Work task:
Lines containing the string "VRAW": how many are there below? Answer with the number only.

(Dataset entries)
====

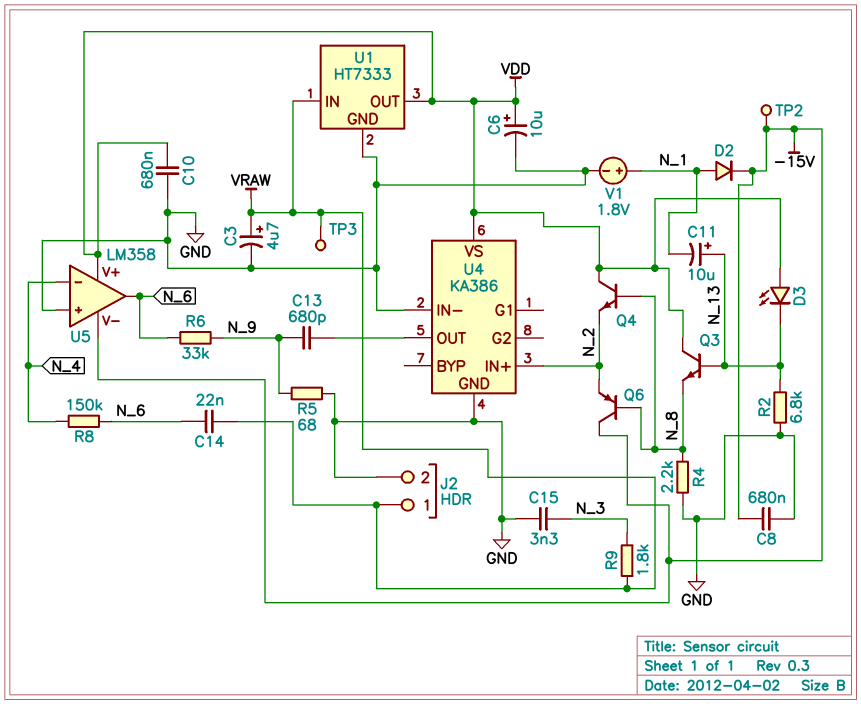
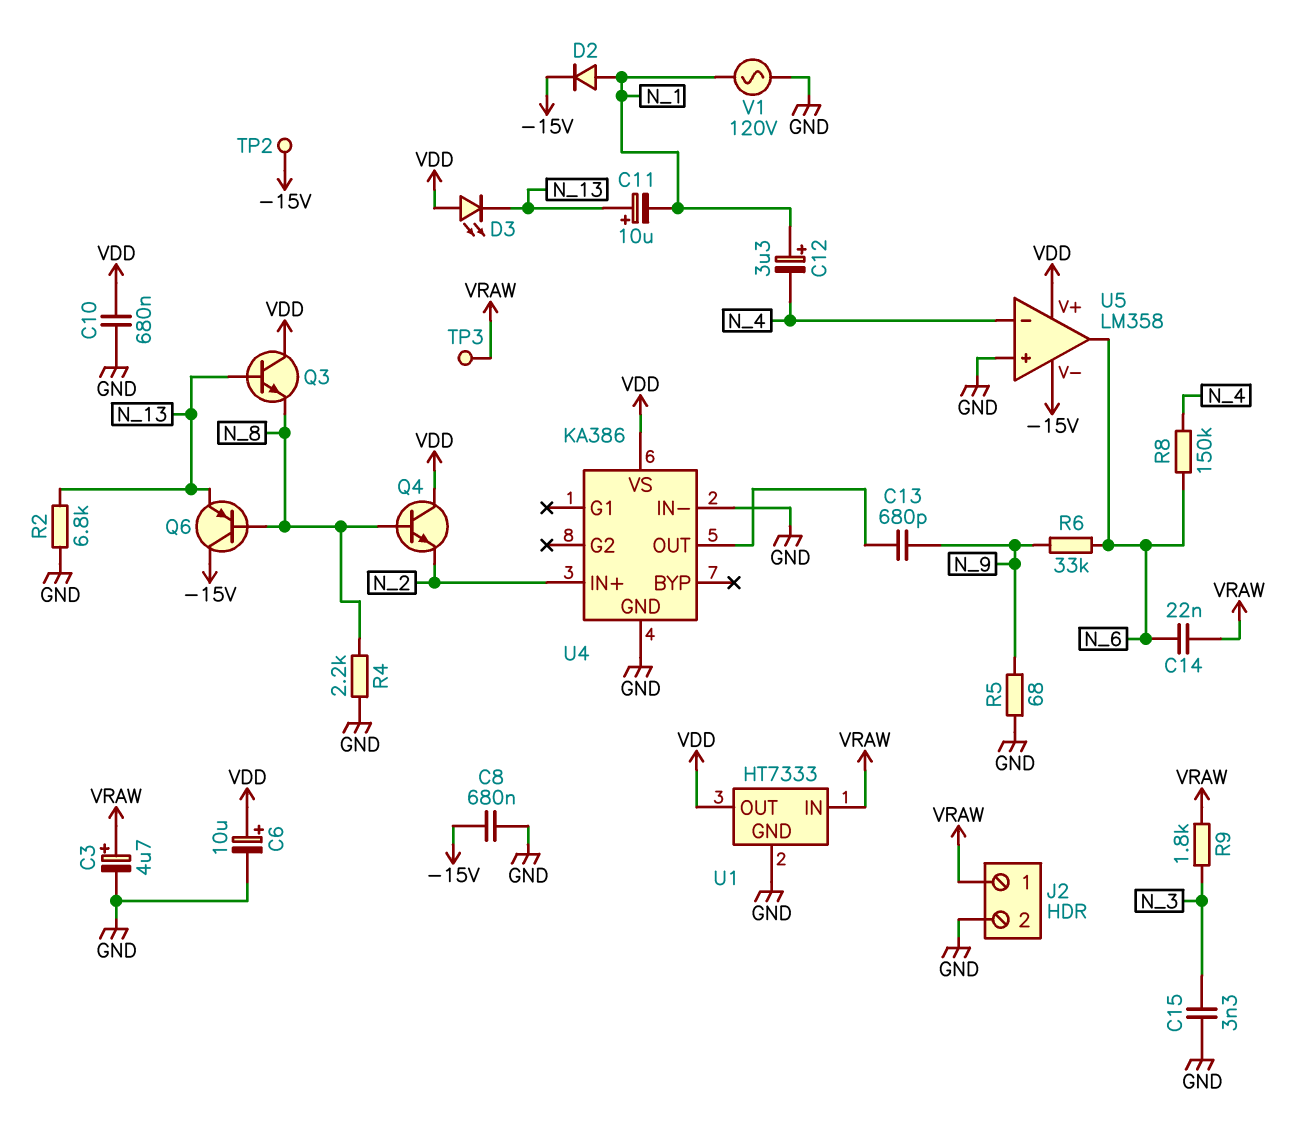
C12: none -> 3.3uF (plus N_1, minus N_4)
Q6: PNP (B N_8, C -15V, E N_2) -> PNP (B N_8, C -15V, E N_13)
V1: 1.8V (plus N_1, minus GND) -> AC 120V (GND, N_1)

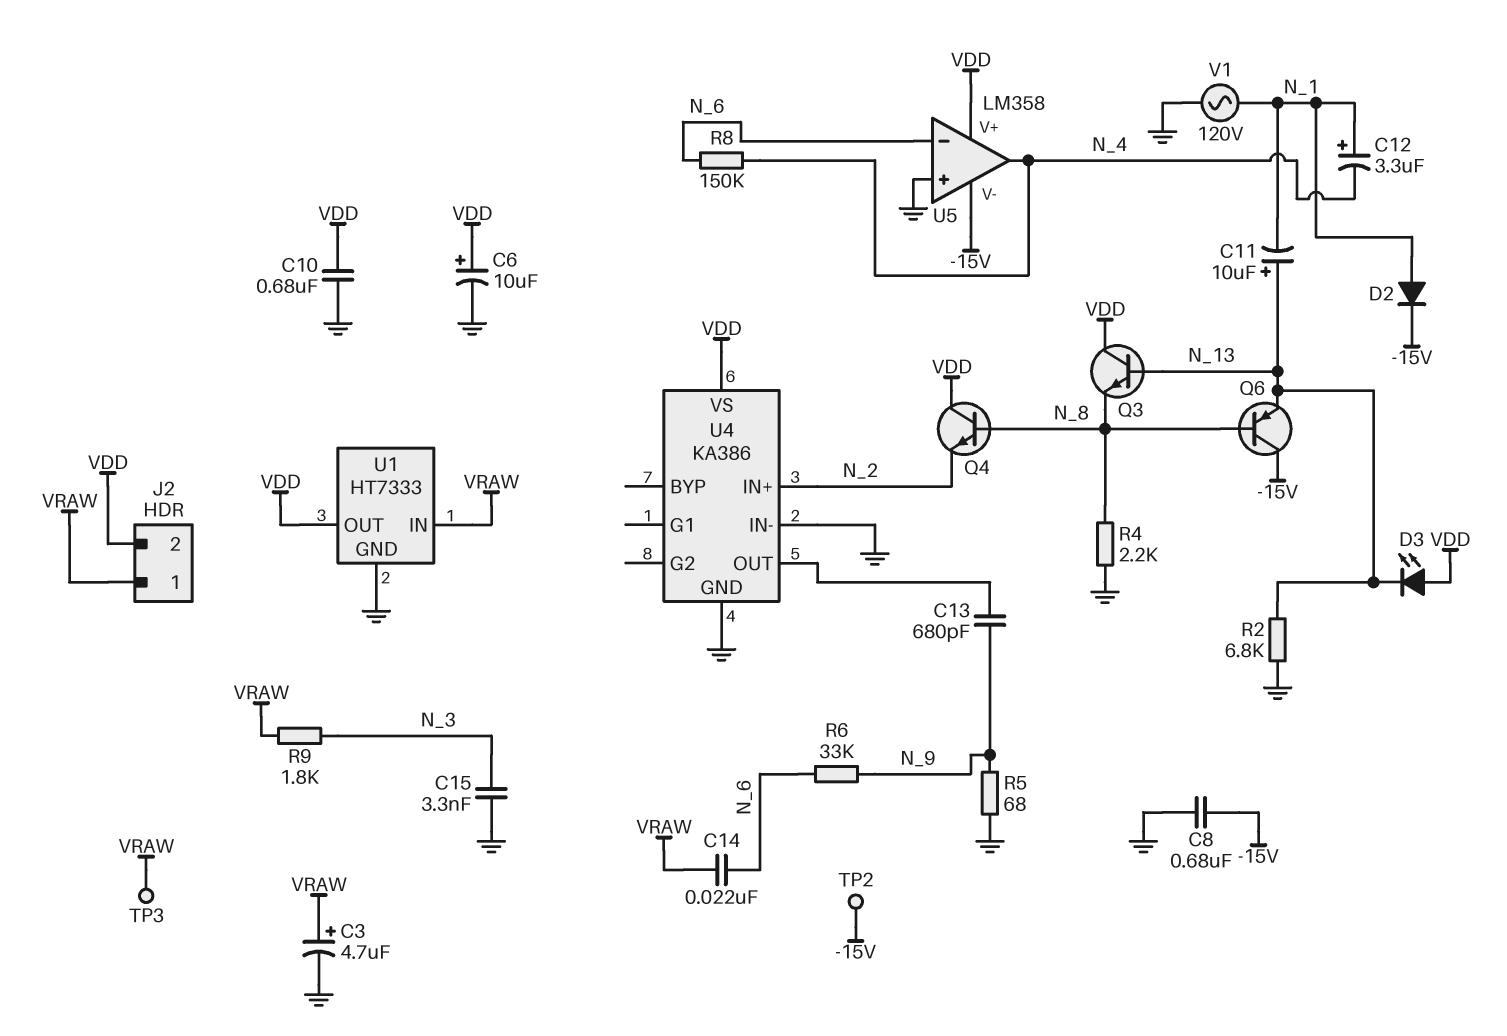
J2 pin 2: GND -> VDD
U5 pin in-: N_4 -> N_6
U5 pin out: N_6 -> N_4

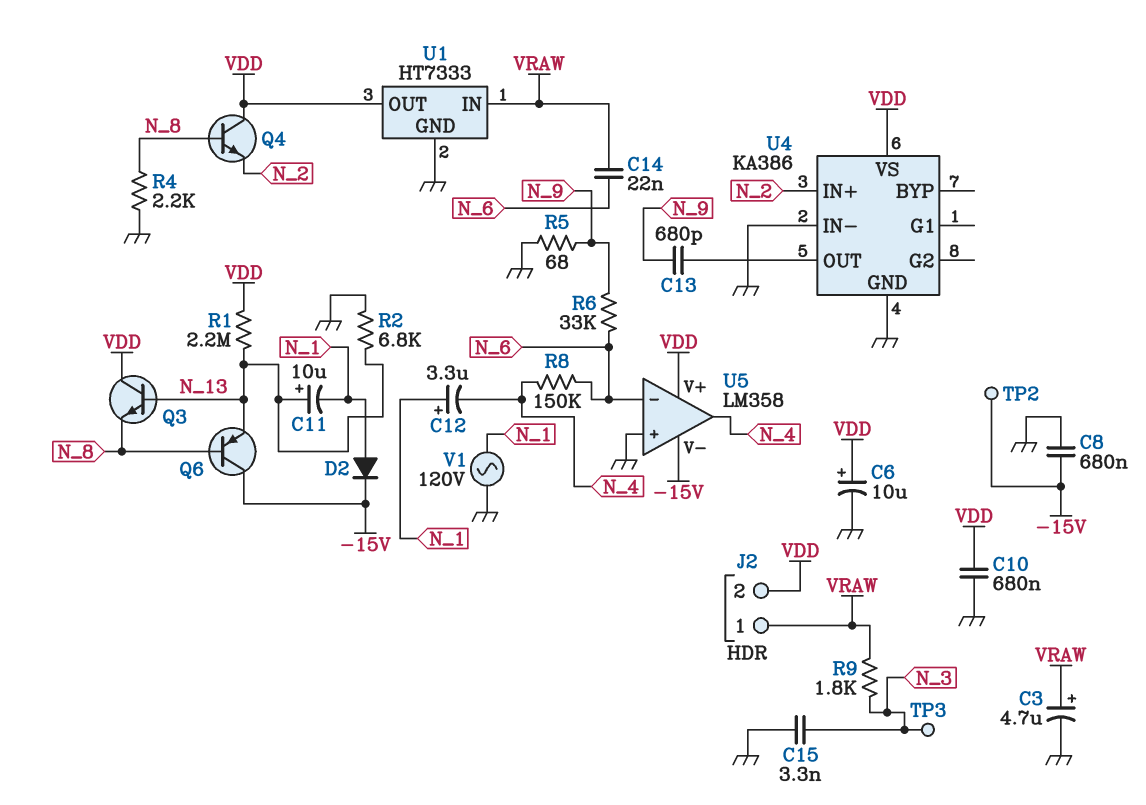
D3: LED (A VDD, K N_13) -> none
R1: none -> 2.2M (N_13, VDD)
TP3: test point (VRAW) -> test point (N_3)

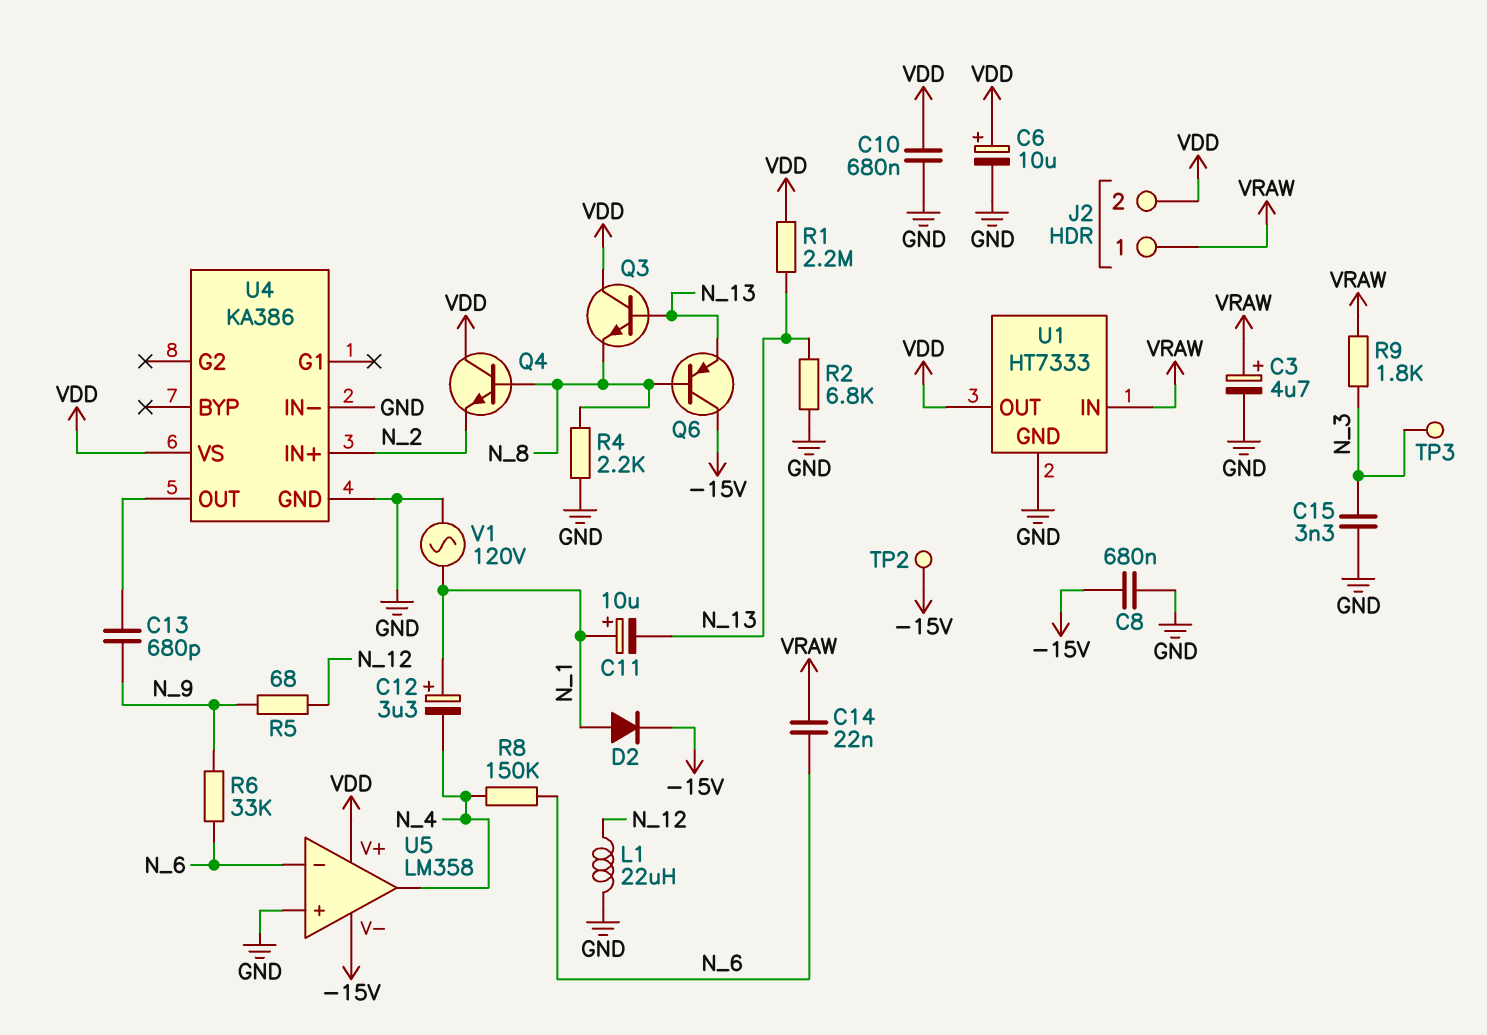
C11: 10uF (plus N_13, minus N_1) -> 10uF (plus N_1, minus N_13)
L1: none -> 22uH (GND, N_12)
R5: 68 (GND, N_9) -> 68 (N_9, N_12)

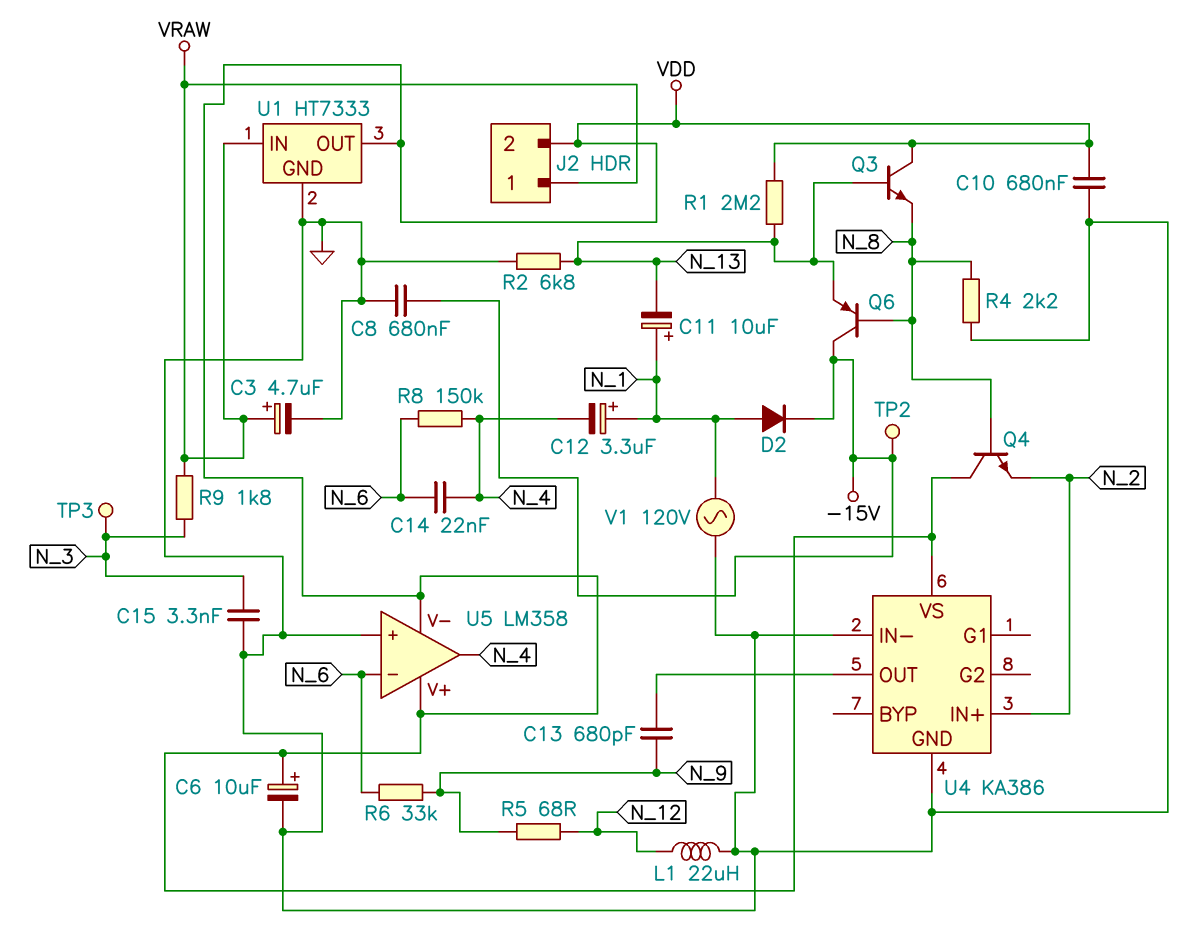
C14: 22nF (N_6, VRAW) -> 22nF (N_4, N_6)
U5 pin V-: -15V -> VDD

====

Result of the exercise:
2